Problem :: Exactly as given, transcribe each entry that follows.

*** Data provided Section Begins ***

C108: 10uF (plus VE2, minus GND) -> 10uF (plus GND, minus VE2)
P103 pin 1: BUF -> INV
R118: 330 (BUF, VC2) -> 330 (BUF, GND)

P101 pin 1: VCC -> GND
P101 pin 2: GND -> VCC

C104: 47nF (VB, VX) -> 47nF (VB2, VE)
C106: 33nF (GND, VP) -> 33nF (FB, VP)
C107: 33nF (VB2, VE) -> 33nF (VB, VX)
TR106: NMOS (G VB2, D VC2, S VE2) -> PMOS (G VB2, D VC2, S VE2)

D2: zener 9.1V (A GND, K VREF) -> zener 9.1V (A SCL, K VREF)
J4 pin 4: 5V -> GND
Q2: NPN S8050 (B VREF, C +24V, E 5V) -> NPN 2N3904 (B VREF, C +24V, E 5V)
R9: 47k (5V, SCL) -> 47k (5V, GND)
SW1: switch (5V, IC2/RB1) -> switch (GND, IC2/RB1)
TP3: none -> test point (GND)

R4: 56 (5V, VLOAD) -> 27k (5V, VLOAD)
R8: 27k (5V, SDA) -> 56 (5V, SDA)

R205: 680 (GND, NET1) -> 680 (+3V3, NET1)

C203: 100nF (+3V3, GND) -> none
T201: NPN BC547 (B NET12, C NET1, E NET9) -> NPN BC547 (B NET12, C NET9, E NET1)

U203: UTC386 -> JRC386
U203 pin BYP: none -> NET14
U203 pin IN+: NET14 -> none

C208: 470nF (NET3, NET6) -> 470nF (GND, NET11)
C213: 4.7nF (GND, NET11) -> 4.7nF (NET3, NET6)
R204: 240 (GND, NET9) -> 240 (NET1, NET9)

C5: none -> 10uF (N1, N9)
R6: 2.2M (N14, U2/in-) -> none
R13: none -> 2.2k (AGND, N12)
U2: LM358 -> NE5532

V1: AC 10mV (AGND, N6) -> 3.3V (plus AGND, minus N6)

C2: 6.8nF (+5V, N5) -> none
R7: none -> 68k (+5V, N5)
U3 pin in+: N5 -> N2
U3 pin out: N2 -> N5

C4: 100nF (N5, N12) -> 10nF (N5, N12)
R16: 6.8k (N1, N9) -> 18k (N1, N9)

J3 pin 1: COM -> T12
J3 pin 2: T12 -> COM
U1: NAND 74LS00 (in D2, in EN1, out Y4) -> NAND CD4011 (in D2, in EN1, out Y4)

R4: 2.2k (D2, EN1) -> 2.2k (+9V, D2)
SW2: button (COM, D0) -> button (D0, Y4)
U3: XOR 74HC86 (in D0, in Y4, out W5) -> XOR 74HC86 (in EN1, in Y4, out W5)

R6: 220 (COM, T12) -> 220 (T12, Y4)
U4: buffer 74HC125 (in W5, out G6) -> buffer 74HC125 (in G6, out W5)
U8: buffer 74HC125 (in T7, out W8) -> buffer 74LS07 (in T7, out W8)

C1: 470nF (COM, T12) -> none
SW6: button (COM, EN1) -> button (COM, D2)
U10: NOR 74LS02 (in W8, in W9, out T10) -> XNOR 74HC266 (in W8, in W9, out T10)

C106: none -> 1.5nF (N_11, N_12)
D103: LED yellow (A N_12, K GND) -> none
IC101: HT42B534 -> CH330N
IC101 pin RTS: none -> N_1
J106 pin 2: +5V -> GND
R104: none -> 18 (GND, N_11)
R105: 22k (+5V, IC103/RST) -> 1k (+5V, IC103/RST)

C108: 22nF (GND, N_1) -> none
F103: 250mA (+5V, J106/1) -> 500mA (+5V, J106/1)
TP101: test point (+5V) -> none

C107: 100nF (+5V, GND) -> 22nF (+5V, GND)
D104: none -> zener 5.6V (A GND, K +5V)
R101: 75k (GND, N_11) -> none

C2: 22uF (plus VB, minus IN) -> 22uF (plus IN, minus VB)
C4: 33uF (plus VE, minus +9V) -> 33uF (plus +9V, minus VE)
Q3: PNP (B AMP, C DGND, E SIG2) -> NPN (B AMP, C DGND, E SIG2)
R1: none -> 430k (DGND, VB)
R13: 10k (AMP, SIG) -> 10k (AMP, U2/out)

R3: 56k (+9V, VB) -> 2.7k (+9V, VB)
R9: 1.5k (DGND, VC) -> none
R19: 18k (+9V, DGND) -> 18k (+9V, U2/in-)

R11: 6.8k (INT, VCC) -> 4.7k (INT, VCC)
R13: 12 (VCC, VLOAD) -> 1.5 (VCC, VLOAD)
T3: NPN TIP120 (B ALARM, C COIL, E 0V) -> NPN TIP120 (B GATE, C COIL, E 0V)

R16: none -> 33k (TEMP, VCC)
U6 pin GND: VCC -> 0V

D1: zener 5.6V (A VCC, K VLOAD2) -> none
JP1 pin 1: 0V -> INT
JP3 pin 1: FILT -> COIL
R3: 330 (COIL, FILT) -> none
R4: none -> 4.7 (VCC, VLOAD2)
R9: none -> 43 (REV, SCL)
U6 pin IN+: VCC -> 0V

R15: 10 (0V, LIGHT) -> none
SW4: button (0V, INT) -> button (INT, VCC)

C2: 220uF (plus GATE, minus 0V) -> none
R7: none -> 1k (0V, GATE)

*** Data provided Section Ends ***

Response ::
C108: 10uF (plus VE2, minus GND) -> 10uF (plus GND, minus VE2)
P103 pin 1: BUF -> INV
R118: 330 (BUF, VC2) -> 330 (BUF, GND)

P101 pin 1: VCC -> GND
P101 pin 2: GND -> VCC

C104: 47nF (VB, VX) -> 47nF (VB2, VE)
C106: 33nF (GND, VP) -> 33nF (FB, VP)
C107: 33nF (VB2, VE) -> 33nF (VB, VX)
TR106: NMOS (G VB2, D VC2, S VE2) -> PMOS (G VB2, D VC2, S VE2)

D2: zener 9.1V (A GND, K VREF) -> zener 9.1V (A SCL, K VREF)
J4 pin 4: 5V -> GND
Q2: NPN S8050 (B VREF, C +24V, E 5V) -> NPN 2N3904 (B VREF, C +24V, E 5V)
R9: 47k (5V, SCL) -> 47k (5V, GND)
SW1: switch (5V, IC2/RB1) -> switch (GND, IC2/RB1)
TP3: none -> test point (GND)

R4: 56 (5V, VLOAD) -> 27k (5V, VLOAD)
R8: 27k (5V, SDA) -> 56 (5V, SDA)

R205: 680 (GND, NET1) -> 680 (+3V3, NET1)

C203: 100nF (+3V3, GND) -> none
T201: NPN BC547 (B NET12, C NET1, E NET9) -> NPN BC547 (B NET12, C NET9, E NET1)

U203: UTC386 -> JRC386
U203 pin BYP: none -> NET14
U203 pin IN+: NET14 -> none

C208: 470nF (NET3, NET6) -> 470nF (GND, NET11)
C213: 4.7nF (GND, NET11) -> 4.7nF (NET3, NET6)
R204: 240 (GND, NET9) -> 240 (NET1, NET9)

C5: none -> 10uF (N1, N9)
R6: 2.2M (N14, U2/in-) -> none
R13: none -> 2.2k (AGND, N12)
U2: LM358 -> NE5532

V1: AC 10mV (AGND, N6) -> 3.3V (plus AGND, minus N6)

C2: 6.8nF (+5V, N5) -> none
R7: none -> 68k (+5V, N5)
U3 pin in+: N5 -> N2
U3 pin out: N2 -> N5

C4: 100nF (N5, N12) -> 10nF (N5, N12)
R16: 6.8k (N1, N9) -> 18k (N1, N9)

J3 pin 1: COM -> T12
J3 pin 2: T12 -> COM
U1: NAND 74LS00 (in D2, in EN1, out Y4) -> NAND CD4011 (in D2, in EN1, out Y4)

R4: 2.2k (D2, EN1) -> 2.2k (+9V, D2)
SW2: button (COM, D0) -> button (D0, Y4)
U3: XOR 74HC86 (in D0, in Y4, out W5) -> XOR 74HC86 (in EN1, in Y4, out W5)

R6: 220 (COM, T12) -> 220 (T12, Y4)
U4: buffer 74HC125 (in W5, out G6) -> buffer 74HC125 (in G6, out W5)
U8: buffer 74HC125 (in T7, out W8) -> buffer 74LS07 (in T7, out W8)

C1: 470nF (COM, T12) -> none
SW6: button (COM, EN1) -> button (COM, D2)
U10: NOR 74LS02 (in W8, in W9, out T10) -> XNOR 74HC266 (in W8, in W9, out T10)

C106: none -> 1.5nF (N_11, N_12)
D103: LED yellow (A N_12, K GND) -> none
IC101: HT42B534 -> CH330N
IC101 pin RTS: none -> N_1
J106 pin 2: +5V -> GND
R104: none -> 18 (GND, N_11)
R105: 22k (+5V, IC103/RST) -> 1k (+5V, IC103/RST)

C108: 22nF (GND, N_1) -> none
F103: 250mA (+5V, J106/1) -> 500mA (+5V, J106/1)
TP101: test point (+5V) -> none

C107: 100nF (+5V, GND) -> 22nF (+5V, GND)
D104: none -> zener 5.6V (A GND, K +5V)
R101: 75k (GND, N_11) -> none

C2: 22uF (plus VB, minus IN) -> 22uF (plus IN, minus VB)
C4: 33uF (plus VE, minus +9V) -> 33uF (plus +9V, minus VE)
Q3: PNP (B AMP, C DGND, E SIG2) -> NPN (B AMP, C DGND, E SIG2)
R1: none -> 430k (DGND, VB)
R13: 10k (AMP, SIG) -> 10k (AMP, U2/out)

R3: 56k (+9V, VB) -> 2.7k (+9V, VB)
R9: 1.5k (DGND, VC) -> none
R19: 18k (+9V, DGND) -> 18k (+9V, U2/in-)

R11: 6.8k (INT, VCC) -> 4.7k (INT, VCC)
R13: 12 (VCC, VLOAD) -> 1.5 (VCC, VLOAD)
T3: NPN TIP120 (B ALARM, C COIL, E 0V) -> NPN TIP120 (B GATE, C COIL, E 0V)

R16: none -> 33k (TEMP, VCC)
U6 pin GND: VCC -> 0V

D1: zener 5.6V (A VCC, K VLOAD2) -> none
JP1 pin 1: 0V -> INT
JP3 pin 1: FILT -> COIL
R3: 330 (COIL, FILT) -> none
R4: none -> 4.7 (VCC, VLOAD2)
R9: none -> 43 (REV, SCL)
U6 pin IN+: VCC -> 0V

R15: 10 (0V, LIGHT) -> none
SW4: button (0V, INT) -> button (INT, VCC)

C2: 220uF (plus GATE, minus 0V) -> none
R7: none -> 1k (0V, GATE)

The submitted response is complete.